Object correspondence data
>>>
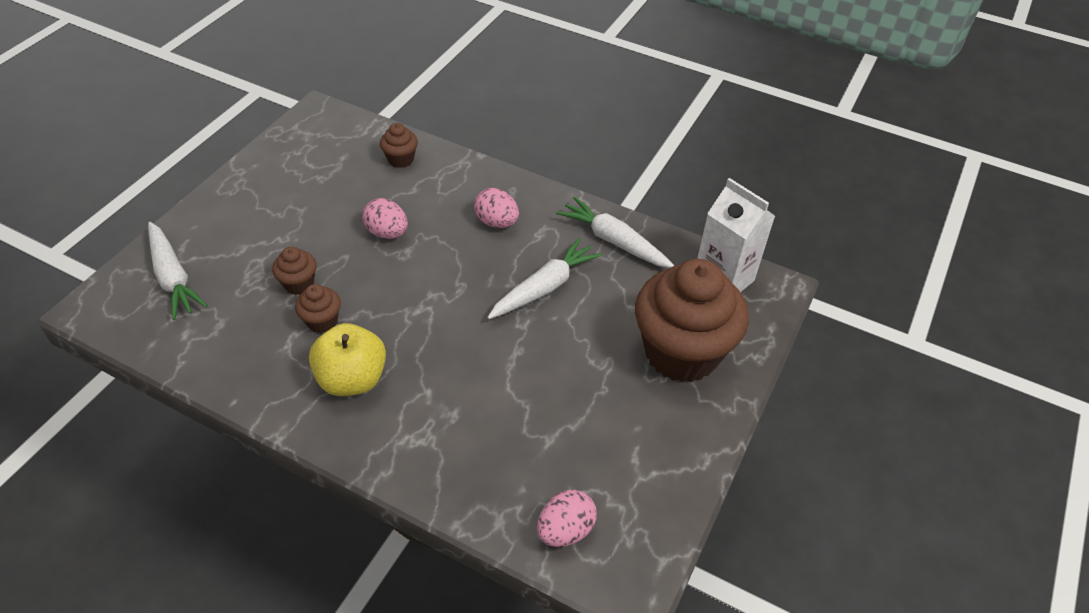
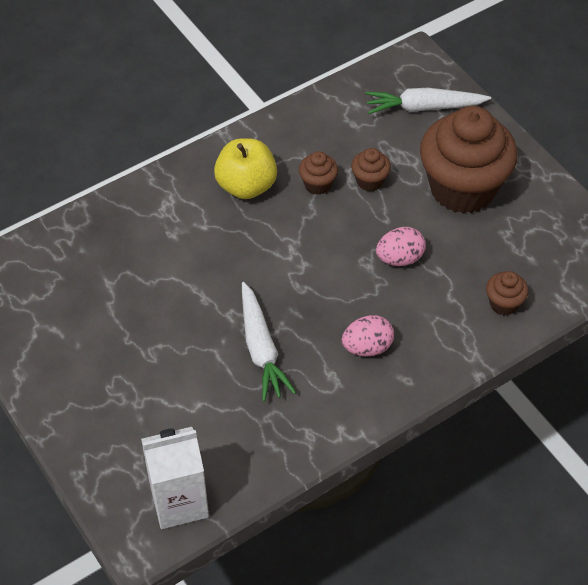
camera: 120 degrees right, 5 degrees up
(565, 530) = (33, 260): pink egg -> none
(614, 241) = (285, 434): white carrot -> none
(681, 352) = (123, 416): brown cupcake -> brown cupcake (462, 188)

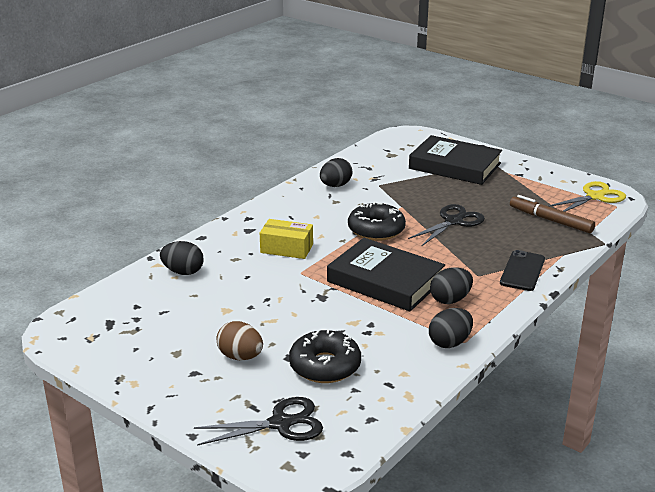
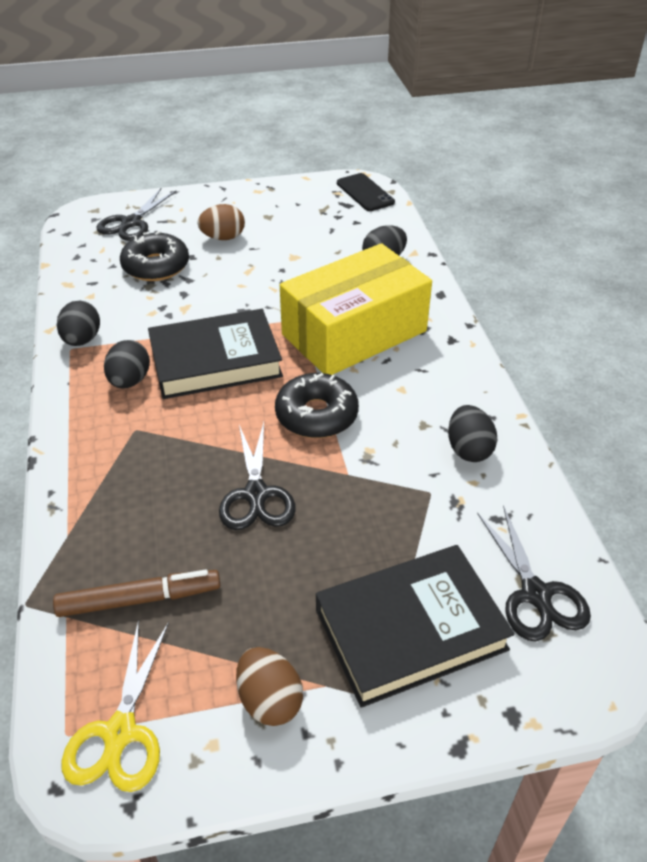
camera: 130 degrees right, 15 degrees up
(286, 248) = (354, 333): yellow box -> yellow box, size x2.12
(396, 151) = (535, 594): none -> black scissors
(522, 271) = (93, 470): black phone -> black phone (365, 193)
(530, 178) = (269, 700): none -> brown egg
<<<
Your instructions » Going through the lines above one by one, tally those with the word "camera" and give only the total.

Solution to the exercise » 2